What is expected: Make an exact copy of every entry below, with the pictures left out.

Supplied information:
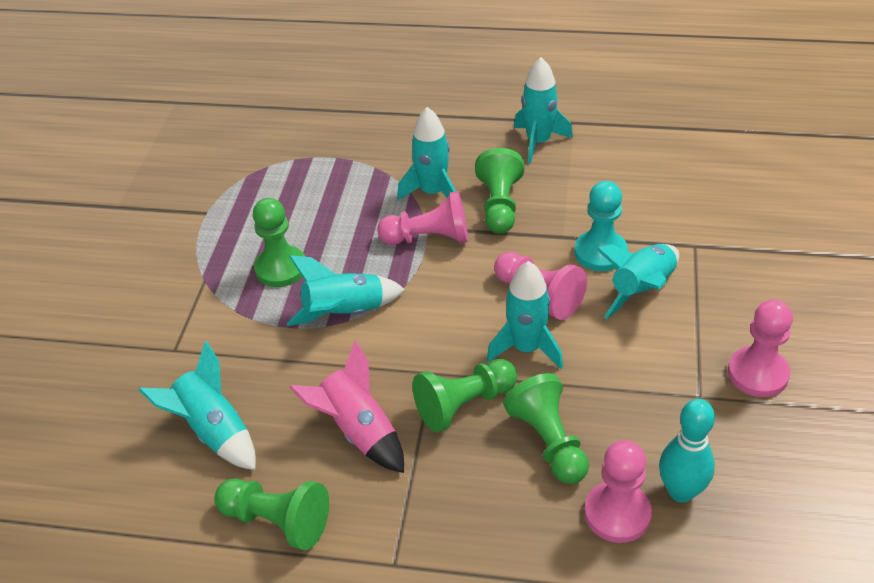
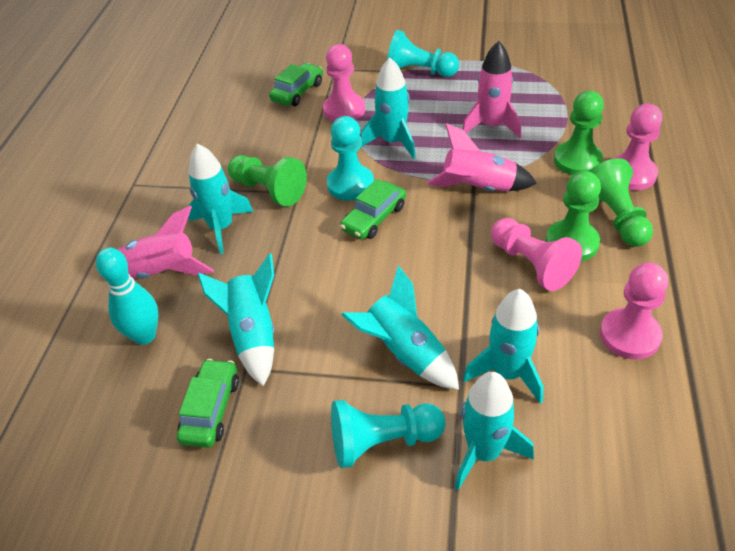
green car: 0 -> 3
green pawn: 5 -> 4
pink rocket: 1 -> 3
turquoise pawn: 1 -> 3

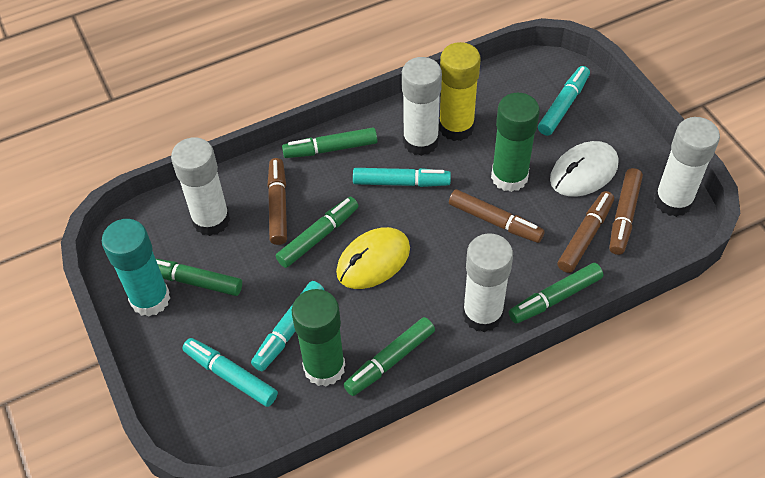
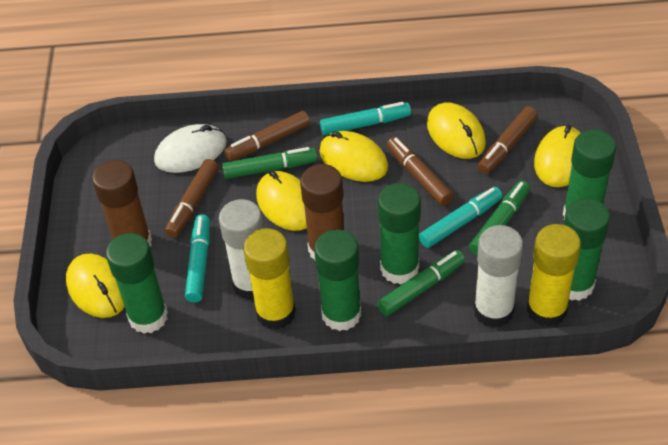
brown glue stick: 0 -> 2
green glue stick: 2 -> 5
green marker: 5 -> 3
turquoise glue stick: 1 -> 0
turquoise marker: 4 -> 3
white glue stick: 4 -> 2
yellow glue stick: 1 -> 2
yellow mouse: 1 -> 5

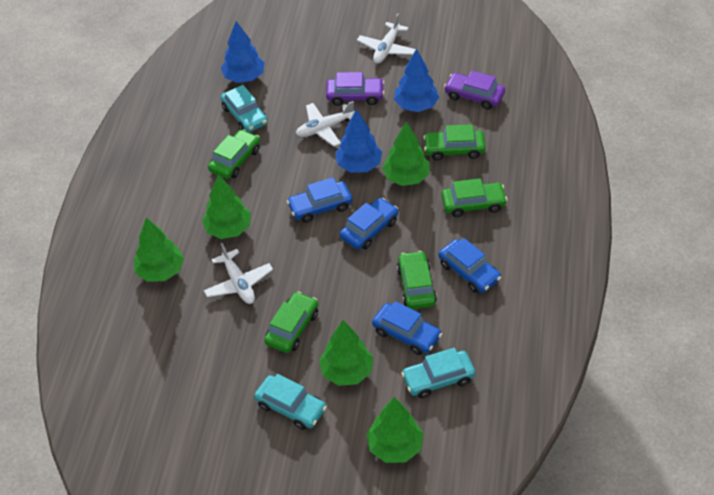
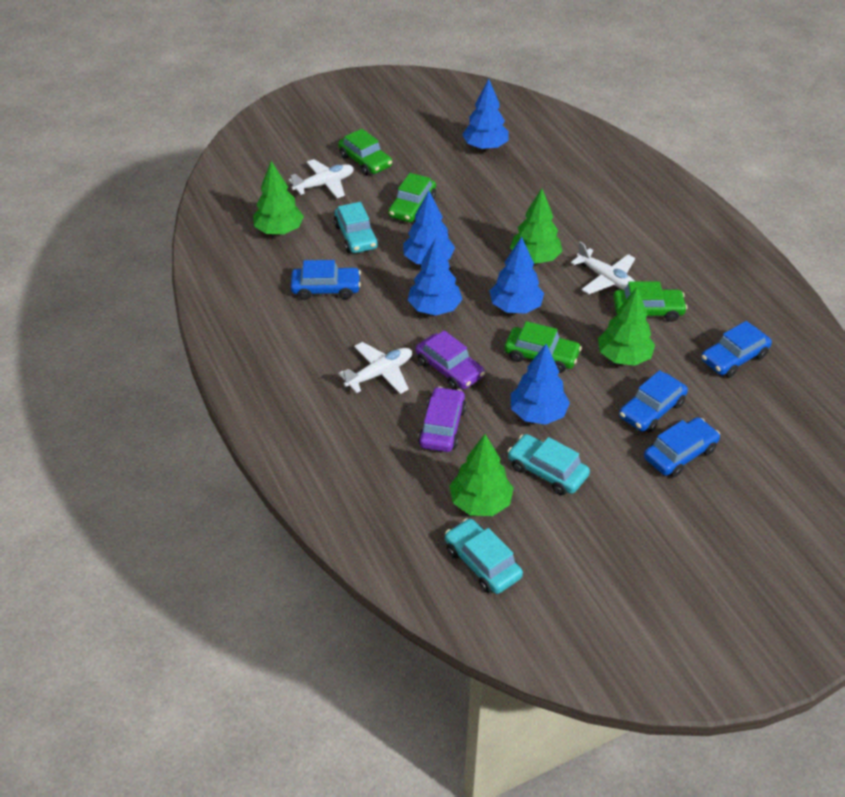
blue tree: 3 -> 5
green car: 5 -> 4
green tree: 5 -> 4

Solution for this task:
green car: 0 -> 3
green pawn: 5 -> 4
pink rocket: 1 -> 3
turquoise pawn: 1 -> 3

brown glue stick: 0 -> 2
green glue stick: 2 -> 5
green marker: 5 -> 3
turquoise glue stick: 1 -> 0
turquoise marker: 4 -> 3
white glue stick: 4 -> 2
yellow glue stick: 1 -> 2
yellow mouse: 1 -> 5

blue tree: 3 -> 5
green car: 5 -> 4
green tree: 5 -> 4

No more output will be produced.